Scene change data
========================================================================

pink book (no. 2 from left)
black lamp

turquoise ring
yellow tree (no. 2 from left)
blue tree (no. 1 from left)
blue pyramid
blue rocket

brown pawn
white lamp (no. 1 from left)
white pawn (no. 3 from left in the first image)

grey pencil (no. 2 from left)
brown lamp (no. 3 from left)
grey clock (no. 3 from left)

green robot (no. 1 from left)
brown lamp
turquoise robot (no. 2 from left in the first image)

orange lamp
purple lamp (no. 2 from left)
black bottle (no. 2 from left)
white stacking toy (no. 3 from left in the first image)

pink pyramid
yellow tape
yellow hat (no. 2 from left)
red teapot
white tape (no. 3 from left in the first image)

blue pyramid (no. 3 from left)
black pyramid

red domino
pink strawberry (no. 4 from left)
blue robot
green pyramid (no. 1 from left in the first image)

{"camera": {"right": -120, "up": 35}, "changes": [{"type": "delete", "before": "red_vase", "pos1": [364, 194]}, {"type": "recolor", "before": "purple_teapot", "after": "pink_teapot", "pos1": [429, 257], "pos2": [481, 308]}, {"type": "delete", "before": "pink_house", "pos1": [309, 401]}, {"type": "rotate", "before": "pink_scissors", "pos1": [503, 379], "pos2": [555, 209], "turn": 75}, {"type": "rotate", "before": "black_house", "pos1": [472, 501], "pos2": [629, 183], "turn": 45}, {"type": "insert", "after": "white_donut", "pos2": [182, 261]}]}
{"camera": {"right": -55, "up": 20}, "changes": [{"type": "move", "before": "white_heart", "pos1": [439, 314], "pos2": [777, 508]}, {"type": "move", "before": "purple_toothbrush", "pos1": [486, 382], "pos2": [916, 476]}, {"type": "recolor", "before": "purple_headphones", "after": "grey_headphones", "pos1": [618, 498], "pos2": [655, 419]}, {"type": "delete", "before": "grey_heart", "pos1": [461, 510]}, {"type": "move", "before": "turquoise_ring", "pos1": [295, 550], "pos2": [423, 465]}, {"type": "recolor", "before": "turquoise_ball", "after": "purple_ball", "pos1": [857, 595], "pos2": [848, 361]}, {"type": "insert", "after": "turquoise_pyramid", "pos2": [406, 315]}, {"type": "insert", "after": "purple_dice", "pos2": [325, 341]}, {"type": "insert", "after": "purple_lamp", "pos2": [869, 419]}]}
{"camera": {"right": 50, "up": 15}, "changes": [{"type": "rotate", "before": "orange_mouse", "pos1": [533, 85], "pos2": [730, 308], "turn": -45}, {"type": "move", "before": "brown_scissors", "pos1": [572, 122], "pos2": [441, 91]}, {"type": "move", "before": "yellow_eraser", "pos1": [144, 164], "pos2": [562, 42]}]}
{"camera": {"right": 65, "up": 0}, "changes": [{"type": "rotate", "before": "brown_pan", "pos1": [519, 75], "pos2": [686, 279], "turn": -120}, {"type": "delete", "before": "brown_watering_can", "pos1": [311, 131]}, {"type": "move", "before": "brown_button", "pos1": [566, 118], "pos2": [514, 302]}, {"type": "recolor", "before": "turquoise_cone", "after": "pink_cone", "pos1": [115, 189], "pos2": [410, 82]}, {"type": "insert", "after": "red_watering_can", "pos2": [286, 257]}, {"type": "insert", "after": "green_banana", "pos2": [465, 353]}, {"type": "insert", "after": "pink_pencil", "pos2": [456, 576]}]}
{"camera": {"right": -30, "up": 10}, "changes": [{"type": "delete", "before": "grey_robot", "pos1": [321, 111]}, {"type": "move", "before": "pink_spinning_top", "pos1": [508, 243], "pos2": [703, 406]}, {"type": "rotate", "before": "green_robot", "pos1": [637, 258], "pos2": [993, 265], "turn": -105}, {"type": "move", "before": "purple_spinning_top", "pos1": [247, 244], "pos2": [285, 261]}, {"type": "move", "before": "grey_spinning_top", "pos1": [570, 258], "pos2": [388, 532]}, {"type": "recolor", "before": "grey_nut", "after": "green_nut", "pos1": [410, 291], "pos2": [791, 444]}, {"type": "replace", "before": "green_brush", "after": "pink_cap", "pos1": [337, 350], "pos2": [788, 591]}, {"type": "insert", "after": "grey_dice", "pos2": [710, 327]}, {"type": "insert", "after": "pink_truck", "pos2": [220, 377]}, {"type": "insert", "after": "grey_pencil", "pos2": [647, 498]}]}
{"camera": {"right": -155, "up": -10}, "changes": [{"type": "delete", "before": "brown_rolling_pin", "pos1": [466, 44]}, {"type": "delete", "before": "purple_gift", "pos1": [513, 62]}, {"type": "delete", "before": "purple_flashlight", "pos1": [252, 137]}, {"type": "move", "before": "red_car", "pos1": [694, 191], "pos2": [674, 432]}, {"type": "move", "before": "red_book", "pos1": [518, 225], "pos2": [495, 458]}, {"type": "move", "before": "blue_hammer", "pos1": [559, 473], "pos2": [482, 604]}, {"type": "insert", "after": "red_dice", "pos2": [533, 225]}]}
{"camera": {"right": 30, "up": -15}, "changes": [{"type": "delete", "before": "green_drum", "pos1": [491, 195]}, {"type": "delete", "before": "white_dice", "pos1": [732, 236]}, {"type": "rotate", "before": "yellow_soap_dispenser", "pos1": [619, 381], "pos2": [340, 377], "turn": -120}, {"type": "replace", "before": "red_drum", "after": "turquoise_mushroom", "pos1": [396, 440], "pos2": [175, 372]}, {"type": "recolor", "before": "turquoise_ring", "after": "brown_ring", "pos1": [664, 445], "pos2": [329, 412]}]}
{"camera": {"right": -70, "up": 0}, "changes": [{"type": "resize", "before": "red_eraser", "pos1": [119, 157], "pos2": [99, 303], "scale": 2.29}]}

========================================================================

• **EXERCISE**
Word for word, copy out the records.

• **RESPONSE**
pink book (no. 2 from left)
black lamp

turquoise ring
yellow tree (no. 2 from left)
blue tree (no. 1 from left)
blue pyramid
blue rocket

brown pawn
white lamp (no. 1 from left)
white pawn (no. 3 from left in the first image)

grey pencil (no. 2 from left)
brown lamp (no. 3 from left)
grey clock (no. 3 from left)

green robot (no. 1 from left)
brown lamp
turquoise robot (no. 2 from left in the first image)

orange lamp
purple lamp (no. 2 from left)
black bottle (no. 2 from left)
white stacking toy (no. 3 from left in the first image)

pink pyramid
yellow tape
yellow hat (no. 2 from left)
red teapot
white tape (no. 3 from left in the first image)

blue pyramid (no. 3 from left)
black pyramid

red domino
pink strawberry (no. 4 from left)
blue robot
green pyramid (no. 1 from left in the first image)

{"camera": {"right": -120, "up": 35}, "changes": [{"type": "delete", "before": "red_vase", "pos1": [364, 194]}, {"type": "recolor", "before": "purple_teapot", "after": "pink_teapot", "pos1": [429, 257], "pos2": [481, 308]}, {"type": "delete", "before": "pink_house", "pos1": [309, 401]}, {"type": "rotate", "before": "pink_scissors", "pos1": [503, 379], "pos2": [555, 209], "turn": 75}, {"type": "rotate", "before": "black_house", "pos1": [472, 501], "pos2": [629, 183], "turn": 45}, {"type": "insert", "after": "white_donut", "pos2": [182, 261]}]}
{"camera": {"right": -55, "up": 20}, "changes": [{"type": "move", "before": "white_heart", "pos1": [439, 314], "pos2": [777, 508]}, {"type": "move", "before": "purple_toothbrush", "pos1": [486, 382], "pos2": [916, 476]}, {"type": "recolor", "before": "purple_headphones", "after": "grey_headphones", "pos1": [618, 498], "pos2": [655, 419]}, {"type": "delete", "before": "grey_heart", "pos1": [461, 510]}, {"type": "move", "before": "turquoise_ring", "pos1": [295, 550], "pos2": [423, 465]}, {"type": "recolor", "before": "turquoise_ball", "after": "purple_ball", "pos1": [857, 595], "pos2": [848, 361]}, {"type": "insert", "after": "turquoise_pyramid", "pos2": [406, 315]}, {"type": "insert", "after": "purple_dice", "pos2": [325, 341]}, {"type": "insert", "after": "purple_lamp", "pos2": [869, 419]}]}
{"camera": {"right": 50, "up": 15}, "changes": [{"type": "rotate", "before": "orange_mouse", "pos1": [533, 85], "pos2": [730, 308], "turn": -45}, {"type": "move", "before": "brown_scissors", "pos1": [572, 122], "pos2": [441, 91]}, {"type": "move", "before": "yellow_eraser", "pos1": [144, 164], "pos2": [562, 42]}]}
{"camera": {"right": 65, "up": 0}, "changes": [{"type": "rotate", "before": "brown_pan", "pos1": [519, 75], "pos2": [686, 279], "turn": -120}, {"type": "delete", "before": "brown_watering_can", "pos1": [311, 131]}, {"type": "move", "before": "brown_button", "pos1": [566, 118], "pos2": [514, 302]}, {"type": "recolor", "before": "turquoise_cone", "after": "pink_cone", "pos1": [115, 189], "pos2": [410, 82]}, {"type": "insert", "after": "red_watering_can", "pos2": [286, 257]}, {"type": "insert", "after": "green_banana", "pos2": [465, 353]}, {"type": "insert", "after": "pink_pencil", "pos2": [456, 576]}]}
{"camera": {"right": -30, "up": 10}, "changes": [{"type": "delete", "before": "grey_robot", "pos1": [321, 111]}, {"type": "move", "before": "pink_spinning_top", "pos1": [508, 243], "pos2": [703, 406]}, {"type": "rotate", "before": "green_robot", "pos1": [637, 258], "pos2": [993, 265], "turn": -105}, {"type": "move", "before": "purple_spinning_top", "pos1": [247, 244], "pos2": [285, 261]}, {"type": "move", "before": "grey_spinning_top", "pos1": [570, 258], "pos2": [388, 532]}, {"type": "recolor", "before": "grey_nut", "after": "green_nut", "pos1": [410, 291], "pos2": [791, 444]}, {"type": "replace", "before": "green_brush", "after": "pink_cap", "pos1": [337, 350], "pos2": [788, 591]}, {"type": "insert", "after": "grey_dice", "pos2": [710, 327]}, {"type": "insert", "after": "pink_truck", "pos2": [220, 377]}, {"type": "insert", "after": "grey_pencil", "pos2": [647, 498]}]}
{"camera": {"right": -155, "up": -10}, "changes": [{"type": "delete", "before": "brown_rolling_pin", "pos1": [466, 44]}, {"type": "delete", "before": "purple_gift", "pos1": [513, 62]}, {"type": "delete", "before": "purple_flashlight", "pos1": [252, 137]}, {"type": "move", "before": "red_car", "pos1": [694, 191], "pos2": [674, 432]}, {"type": "move", "before": "red_book", "pos1": [518, 225], "pos2": [495, 458]}, {"type": "move", "before": "blue_hammer", "pos1": [559, 473], "pos2": [482, 604]}, {"type": "insert", "after": "red_dice", "pos2": [533, 225]}]}
{"camera": {"right": 30, "up": -15}, "changes": [{"type": "delete", "before": "green_drum", "pos1": [491, 195]}, {"type": "delete", "before": "white_dice", "pos1": [732, 236]}, {"type": "rotate", "before": "yellow_soap_dispenser", "pos1": [619, 381], "pos2": [340, 377], "turn": -120}, {"type": "replace", "before": "red_drum", "after": "turquoise_mushroom", "pos1": [396, 440], "pos2": [175, 372]}, {"type": "recolor", "before": "turquoise_ring", "after": "brown_ring", "pos1": [664, 445], "pos2": [329, 412]}]}
{"camera": {"right": -70, "up": 0}, "changes": [{"type": "resize", "before": "red_eraser", "pos1": [119, 157], "pos2": [99, 303], "scale": 2.29}]}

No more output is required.